▶ **Task description**
Please copy each line of the records below that includes the word "cube".
**** Materials provided
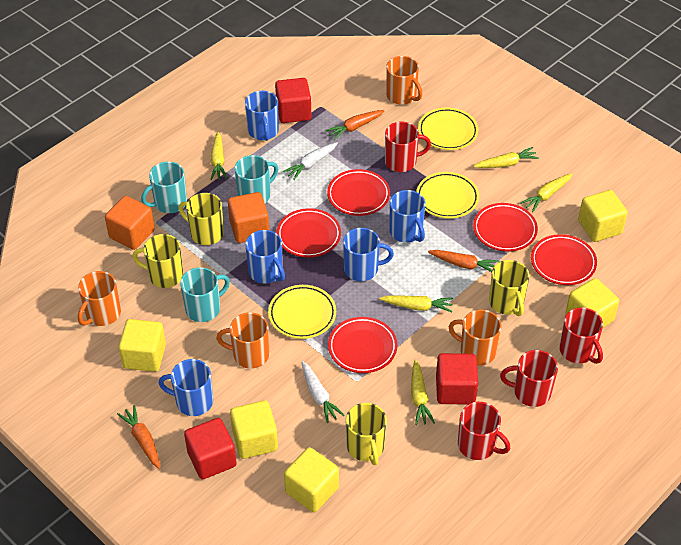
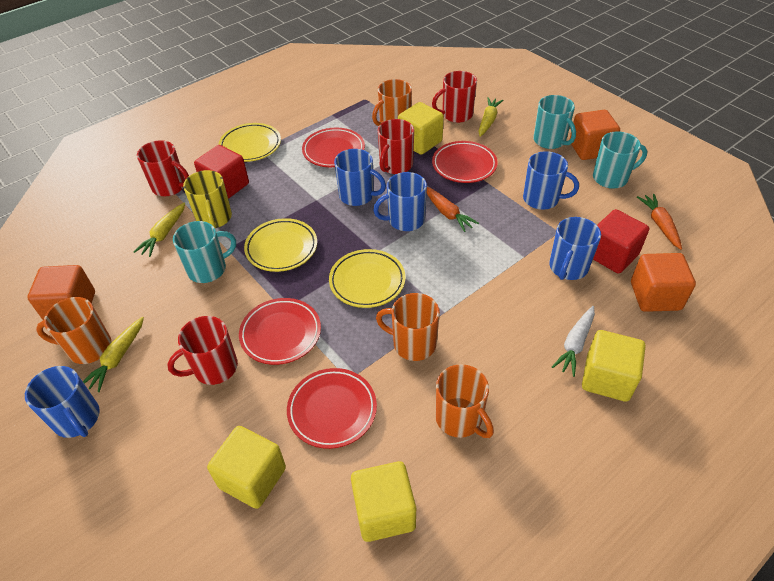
orange carrot: 3 -> 2
orange cube: 2 -> 3
red cube: 3 -> 2
red plate: 5 -> 4
white carrot: 2 -> 1
yellow carrot: 5 -> 3
yellow cube: 5 -> 4
yellow mug: 4 -> 1

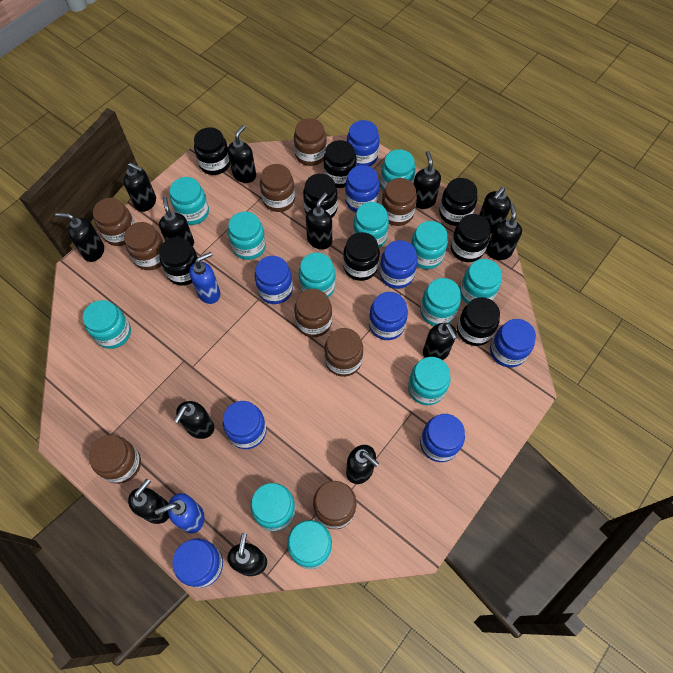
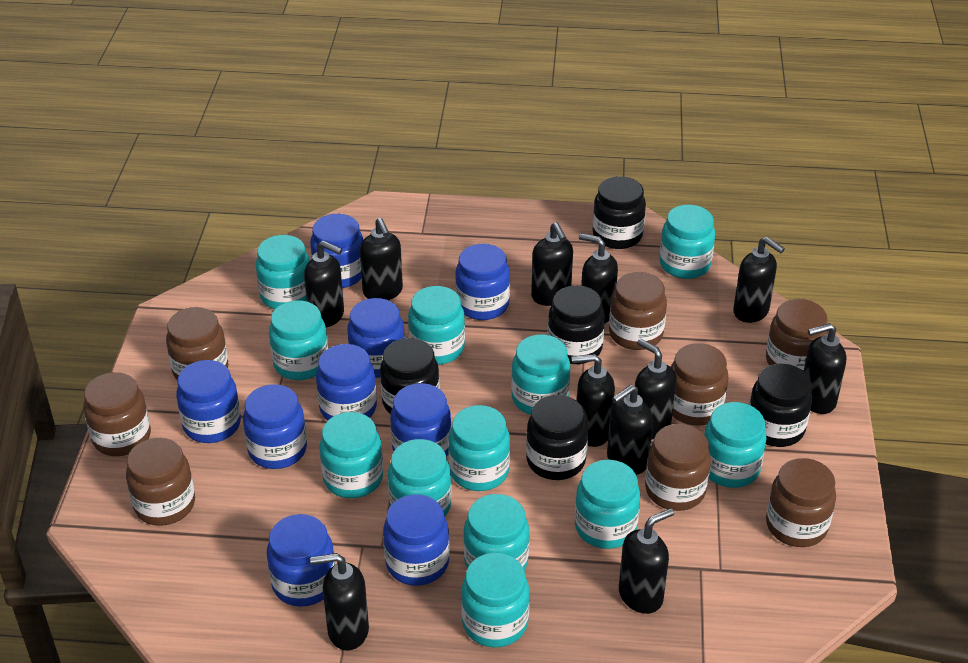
black jar: 8 -> 5
black soap dispenser: 13 -> 11
blue soap dispenser: 2 -> 0
brown jar: 9 -> 8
********
▶ **Expected answer**
orange cube: 2 -> 3
red cube: 3 -> 2
yellow cube: 5 -> 4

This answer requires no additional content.